↓↓↓

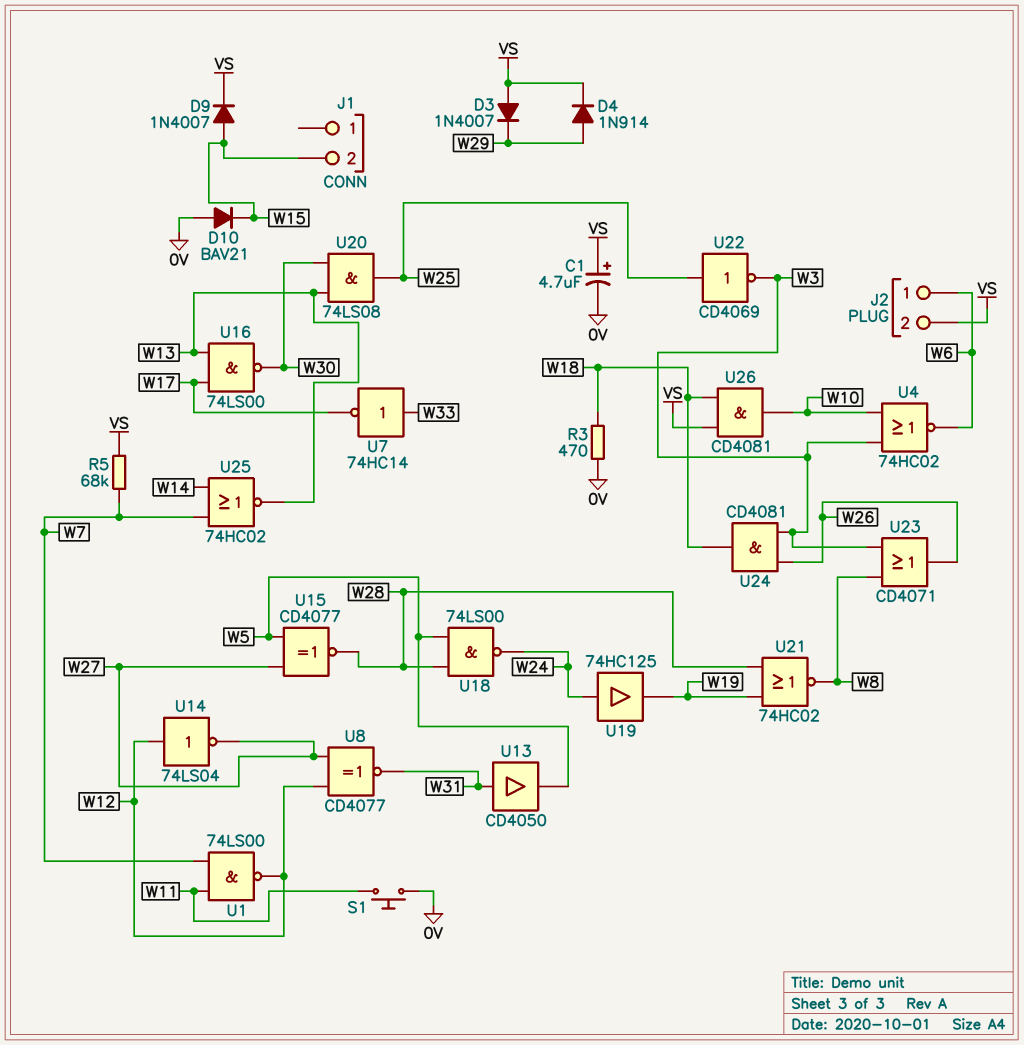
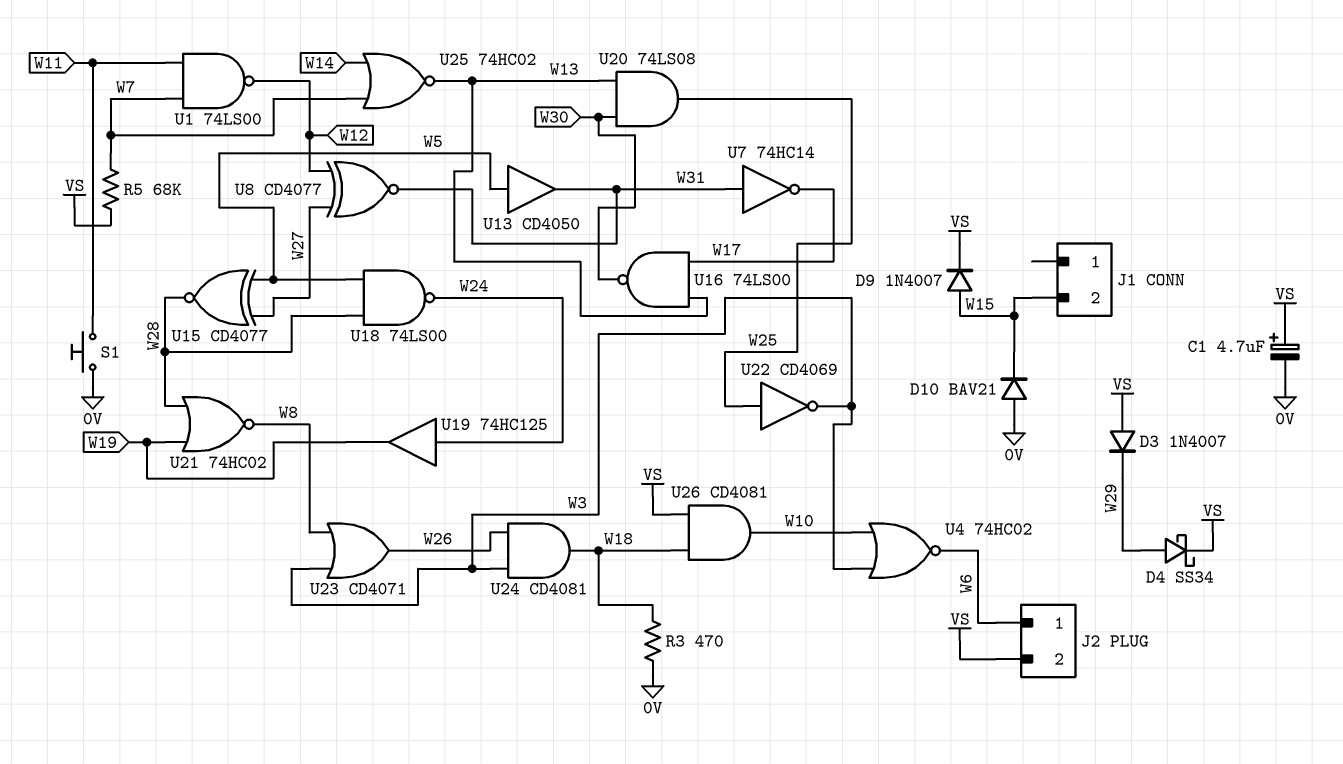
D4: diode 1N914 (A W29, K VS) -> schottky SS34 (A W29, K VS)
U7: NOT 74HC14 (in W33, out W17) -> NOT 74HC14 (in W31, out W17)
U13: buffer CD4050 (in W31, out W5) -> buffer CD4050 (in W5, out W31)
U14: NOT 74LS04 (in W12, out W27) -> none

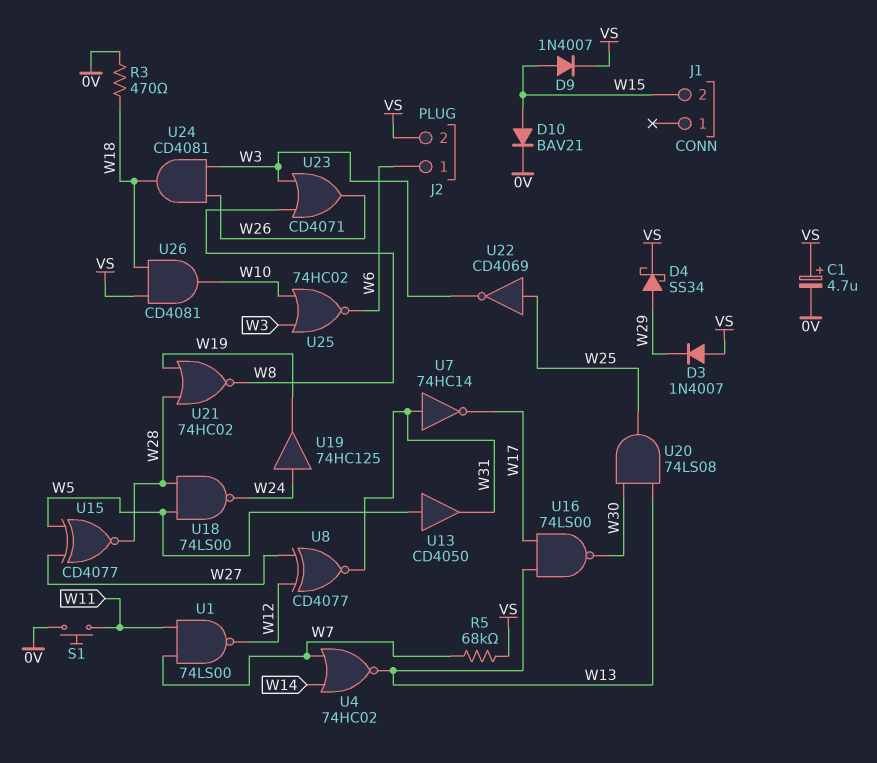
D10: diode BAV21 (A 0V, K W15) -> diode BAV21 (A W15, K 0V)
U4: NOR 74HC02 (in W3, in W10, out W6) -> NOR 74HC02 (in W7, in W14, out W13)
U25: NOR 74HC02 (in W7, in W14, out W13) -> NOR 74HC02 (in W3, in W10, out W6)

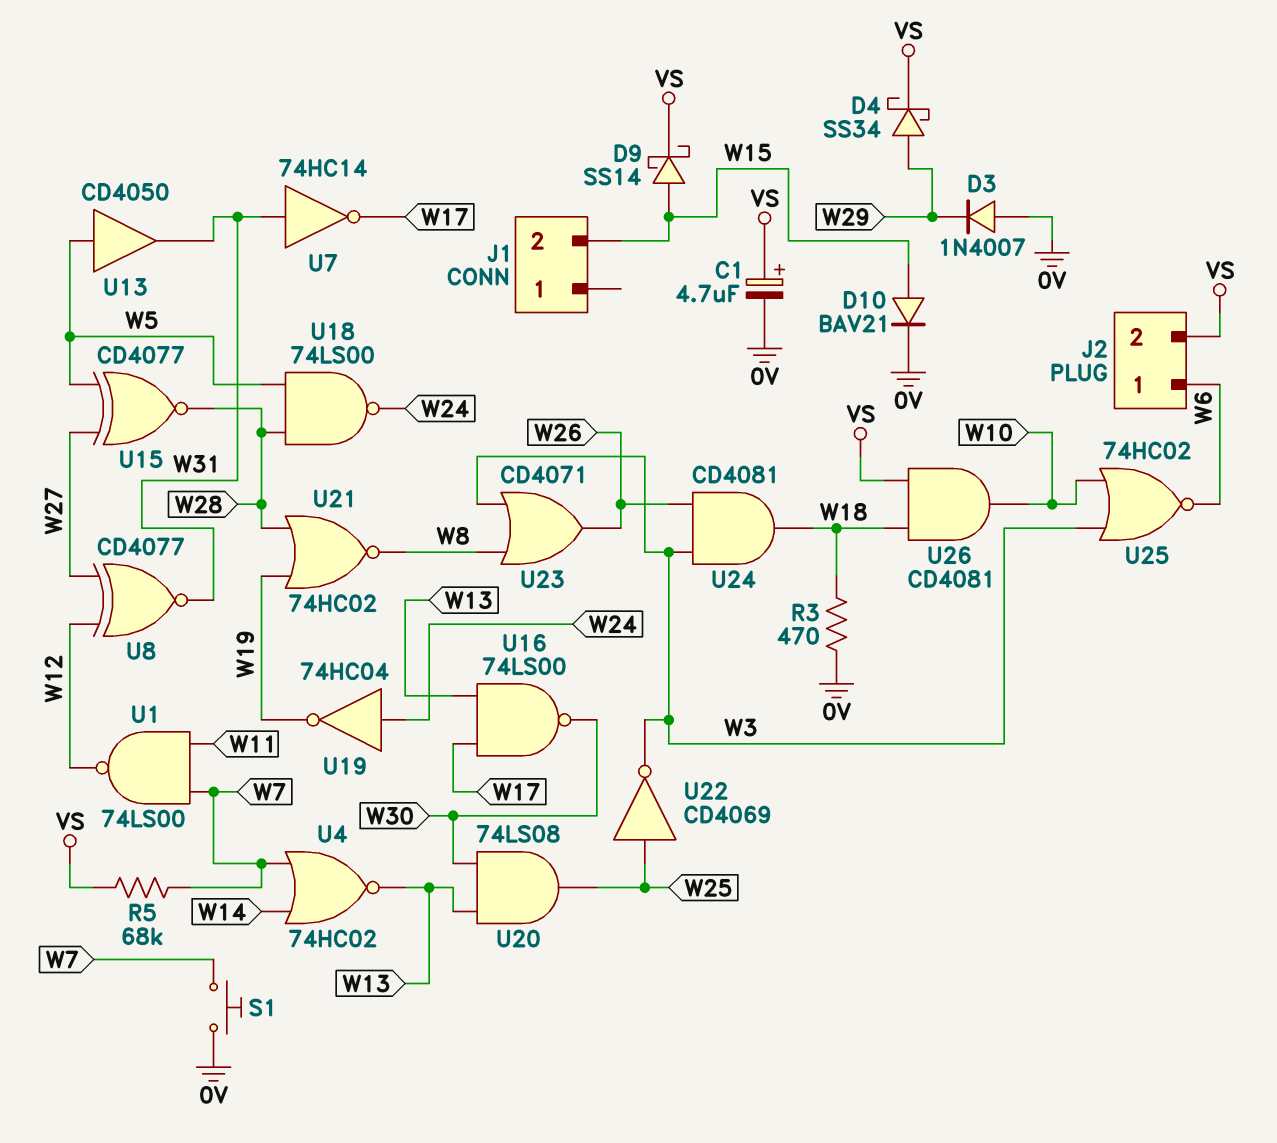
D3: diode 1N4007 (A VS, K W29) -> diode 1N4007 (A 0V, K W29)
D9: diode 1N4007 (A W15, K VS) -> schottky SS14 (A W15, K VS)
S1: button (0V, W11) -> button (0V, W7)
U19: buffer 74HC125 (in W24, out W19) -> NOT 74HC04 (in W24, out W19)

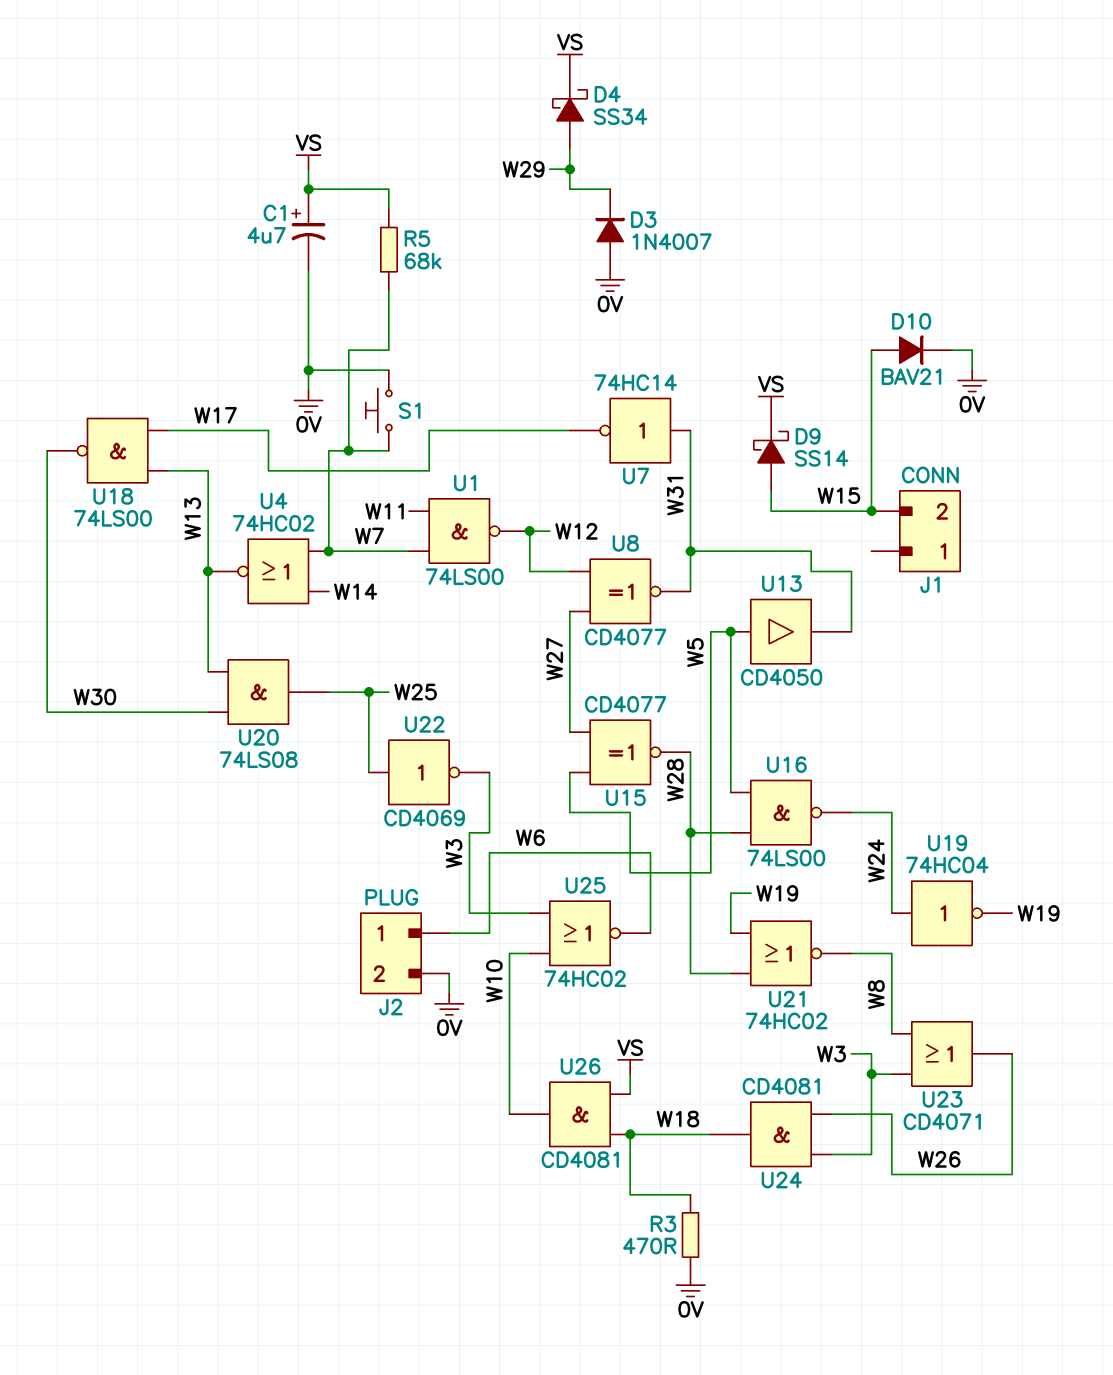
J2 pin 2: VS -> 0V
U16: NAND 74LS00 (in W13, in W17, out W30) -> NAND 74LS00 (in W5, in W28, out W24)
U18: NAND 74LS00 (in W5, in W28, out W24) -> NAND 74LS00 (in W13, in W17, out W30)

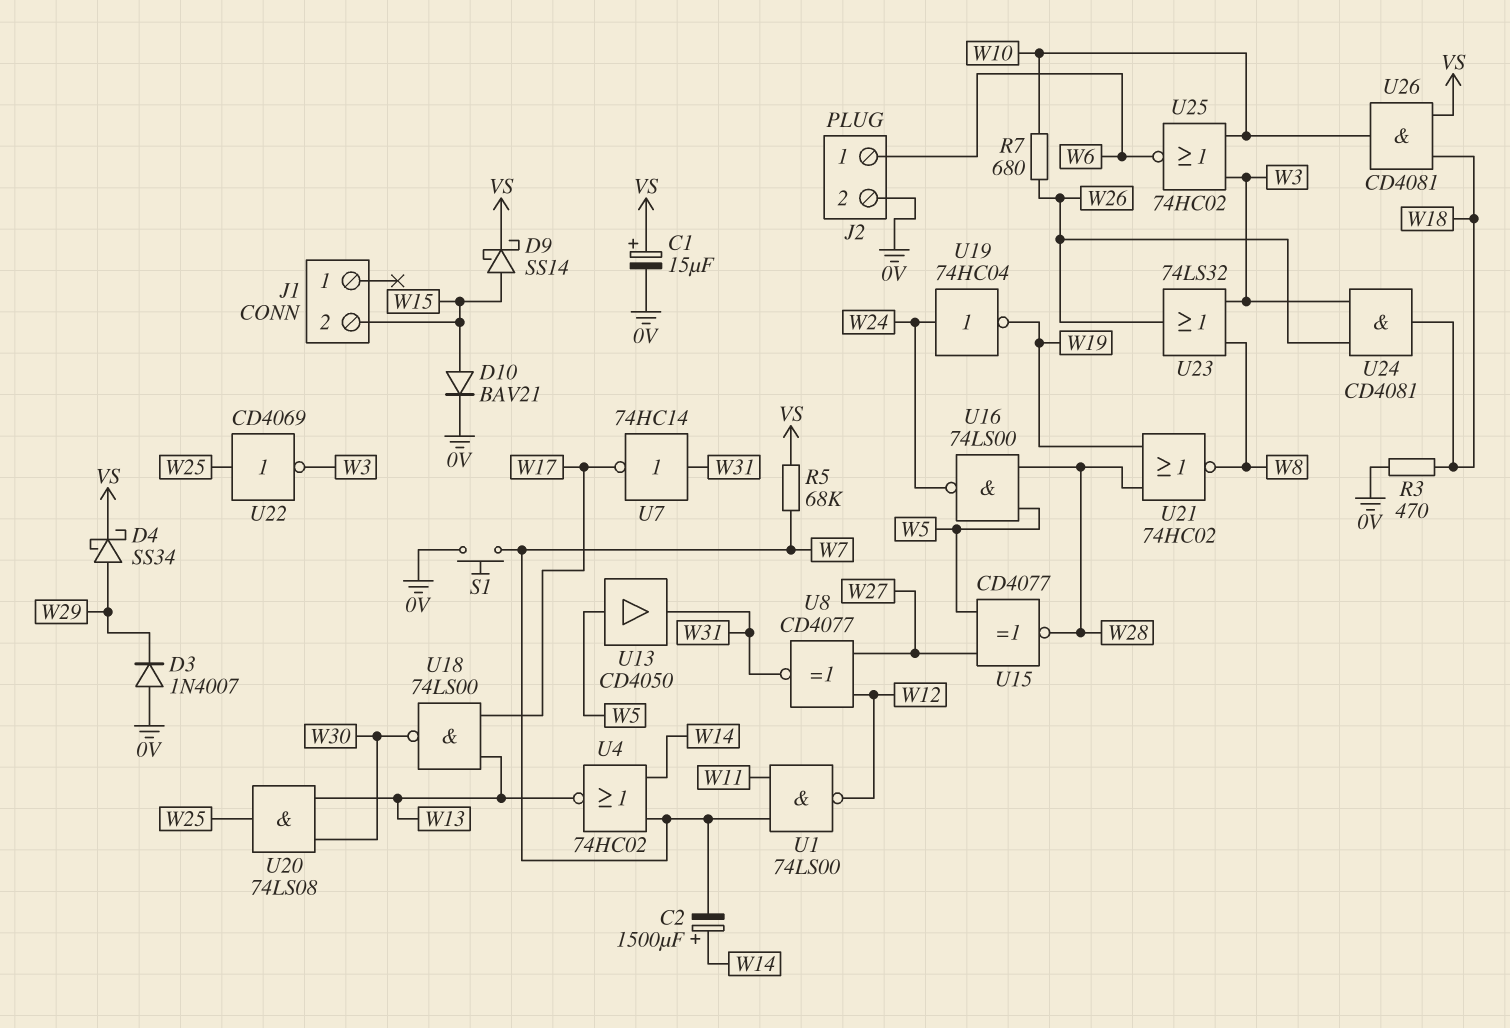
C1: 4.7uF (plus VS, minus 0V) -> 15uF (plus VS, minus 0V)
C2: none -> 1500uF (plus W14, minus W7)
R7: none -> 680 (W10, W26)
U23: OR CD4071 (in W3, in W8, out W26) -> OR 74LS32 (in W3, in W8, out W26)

↑↑↑

### Action item
Would you repeat the listing word for word and skip every picture?

### Output for this task
D4: diode 1N914 (A W29, K VS) -> schottky SS34 (A W29, K VS)
U7: NOT 74HC14 (in W33, out W17) -> NOT 74HC14 (in W31, out W17)
U13: buffer CD4050 (in W31, out W5) -> buffer CD4050 (in W5, out W31)
U14: NOT 74LS04 (in W12, out W27) -> none

D10: diode BAV21 (A 0V, K W15) -> diode BAV21 (A W15, K 0V)
U4: NOR 74HC02 (in W3, in W10, out W6) -> NOR 74HC02 (in W7, in W14, out W13)
U25: NOR 74HC02 (in W7, in W14, out W13) -> NOR 74HC02 (in W3, in W10, out W6)

D3: diode 1N4007 (A VS, K W29) -> diode 1N4007 (A 0V, K W29)
D9: diode 1N4007 (A W15, K VS) -> schottky SS14 (A W15, K VS)
S1: button (0V, W11) -> button (0V, W7)
U19: buffer 74HC125 (in W24, out W19) -> NOT 74HC04 (in W24, out W19)

J2 pin 2: VS -> 0V
U16: NAND 74LS00 (in W13, in W17, out W30) -> NAND 74LS00 (in W5, in W28, out W24)
U18: NAND 74LS00 (in W5, in W28, out W24) -> NAND 74LS00 (in W13, in W17, out W30)

C1: 4.7uF (plus VS, minus 0V) -> 15uF (plus VS, minus 0V)
C2: none -> 1500uF (plus W14, minus W7)
R7: none -> 680 (W10, W26)
U23: OR CD4071 (in W3, in W8, out W26) -> OR 74LS32 (in W3, in W8, out W26)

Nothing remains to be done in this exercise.